Dataset entries:

* * * * * * *

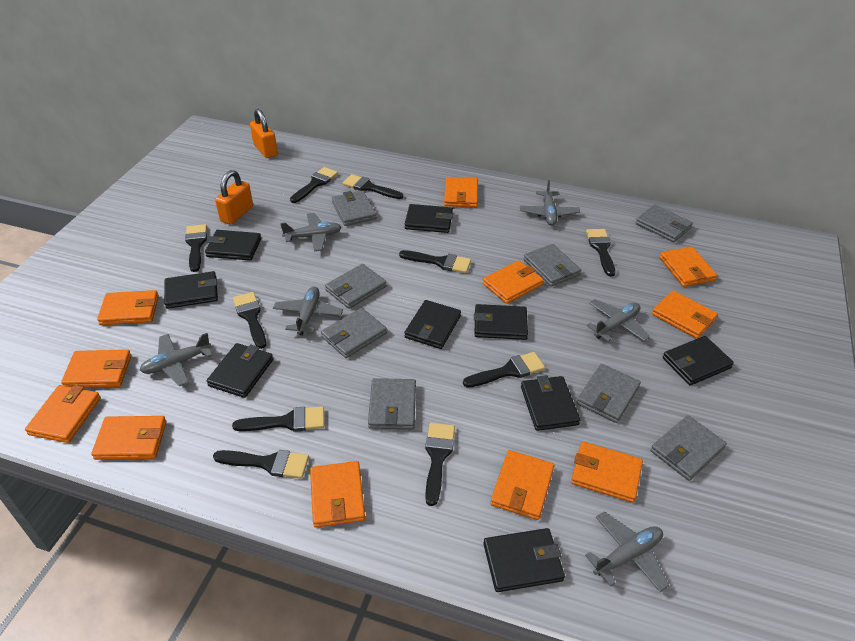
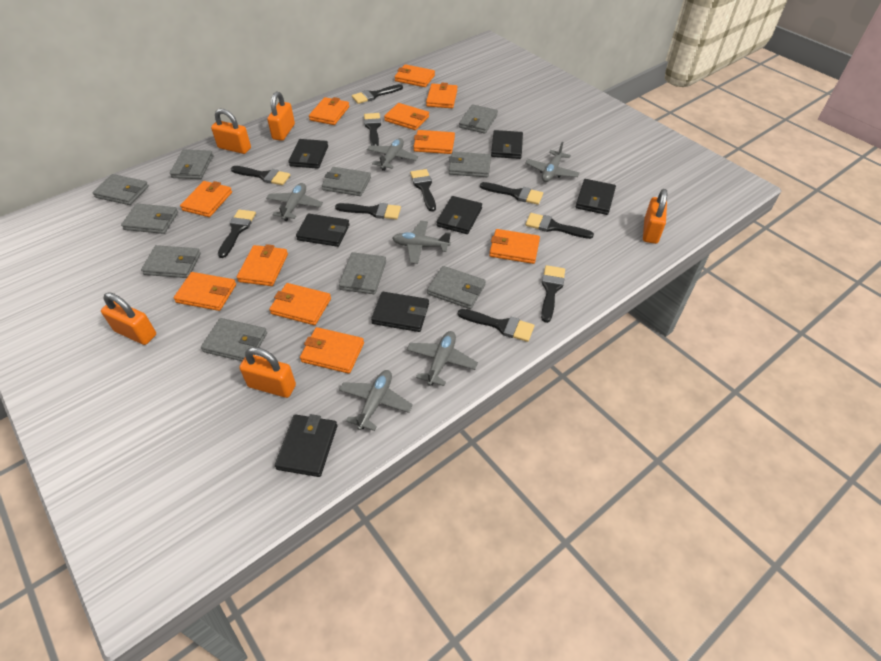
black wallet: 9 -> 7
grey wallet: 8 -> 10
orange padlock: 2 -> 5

* * * * * * *

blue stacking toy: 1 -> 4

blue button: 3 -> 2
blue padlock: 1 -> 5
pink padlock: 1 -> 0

* * * * * * *

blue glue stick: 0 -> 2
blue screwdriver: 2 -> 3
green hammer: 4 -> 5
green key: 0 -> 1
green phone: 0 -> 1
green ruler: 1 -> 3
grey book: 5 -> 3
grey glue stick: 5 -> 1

* * * * * * *

Restate word for word only the lines above from the line containing "blue stacking toy: 1 -> 4" to the line containing "pink padlock: 1 -> 0", both of them included.

Completed task:
blue stacking toy: 1 -> 4

blue button: 3 -> 2
blue padlock: 1 -> 5
pink padlock: 1 -> 0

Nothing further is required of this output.